▶ _Data for this task_

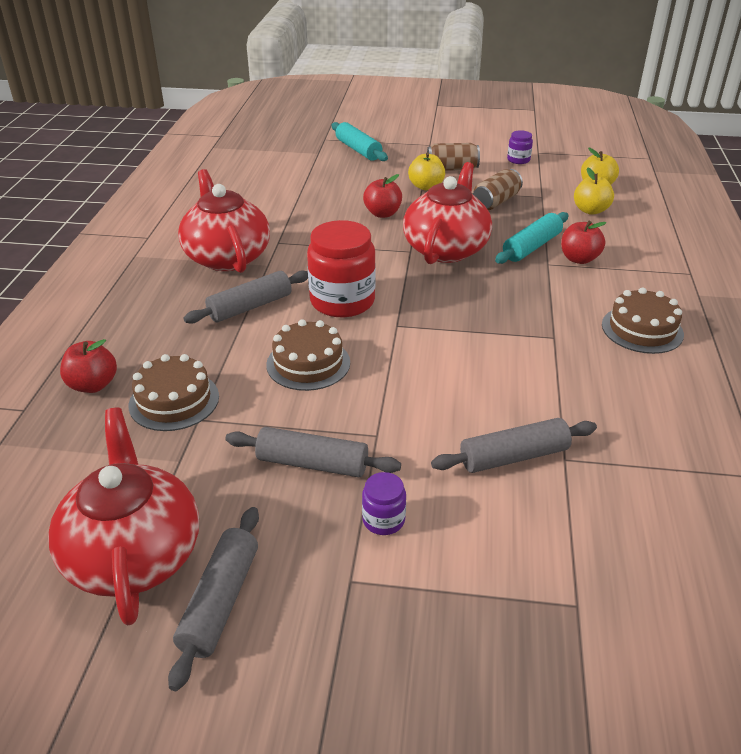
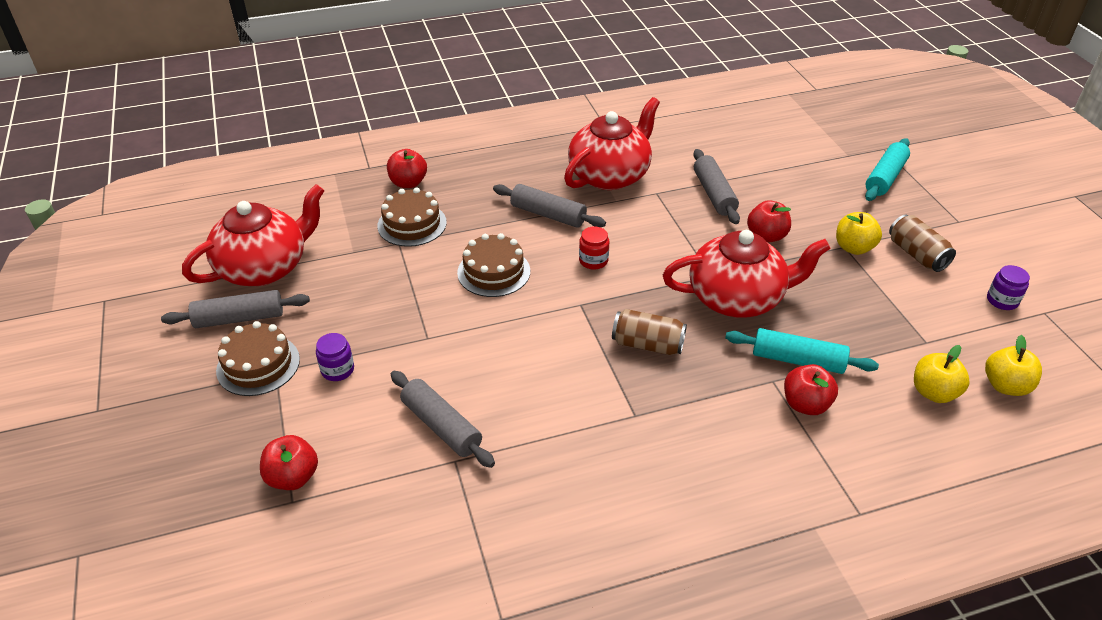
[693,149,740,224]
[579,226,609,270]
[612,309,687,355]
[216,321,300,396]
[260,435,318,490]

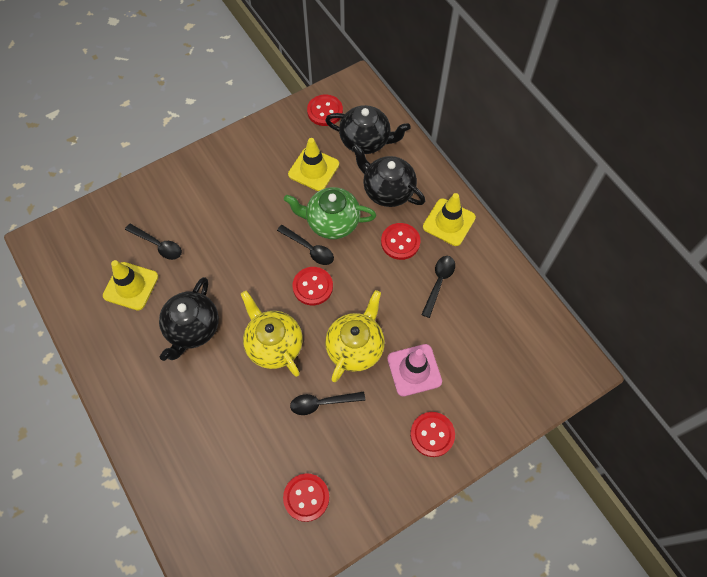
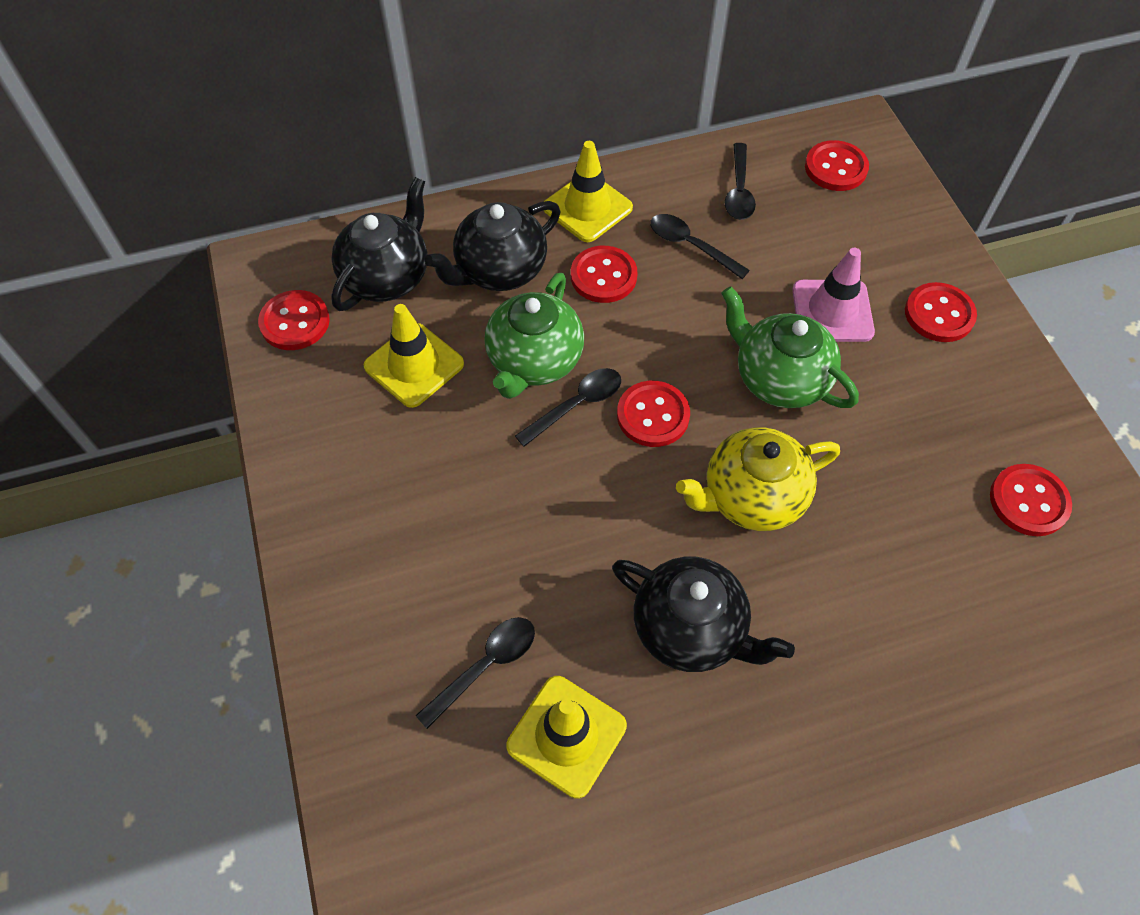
[724,143,756,220]
[721,286,859,408]
[805,140,869,191]

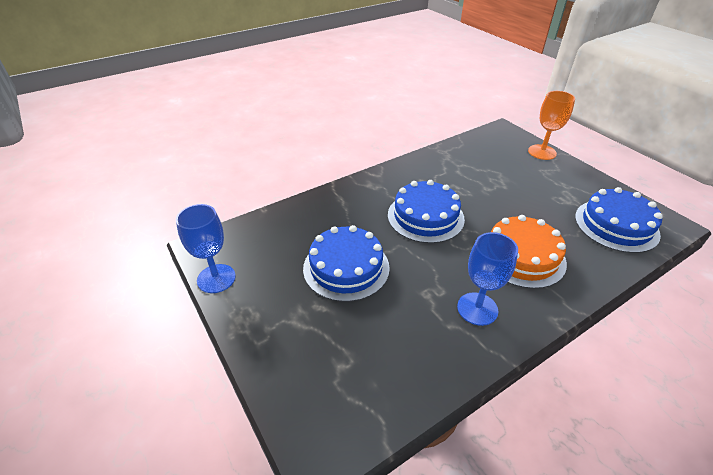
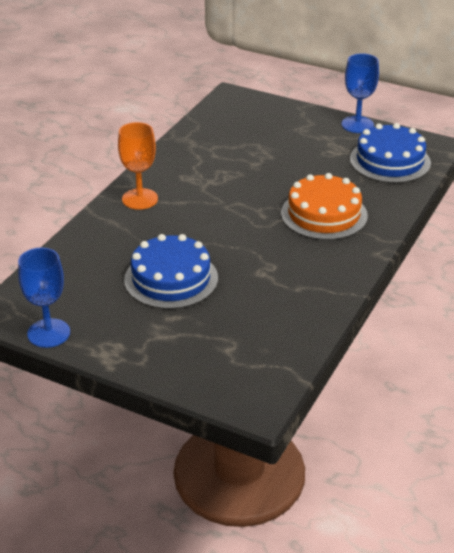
[388,180,465,243] (first image)
[341,53,379,133]
[118,122,158,210]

▶ _Your task_
Copy the material above exactly and drop the pictures.

▶ _Result of the task_
[693,149,740,224]
[579,226,609,270]
[612,309,687,355]
[216,321,300,396]
[260,435,318,490]

[724,143,756,220]
[721,286,859,408]
[805,140,869,191]

[388,180,465,243] (first image)
[341,53,379,133]
[118,122,158,210]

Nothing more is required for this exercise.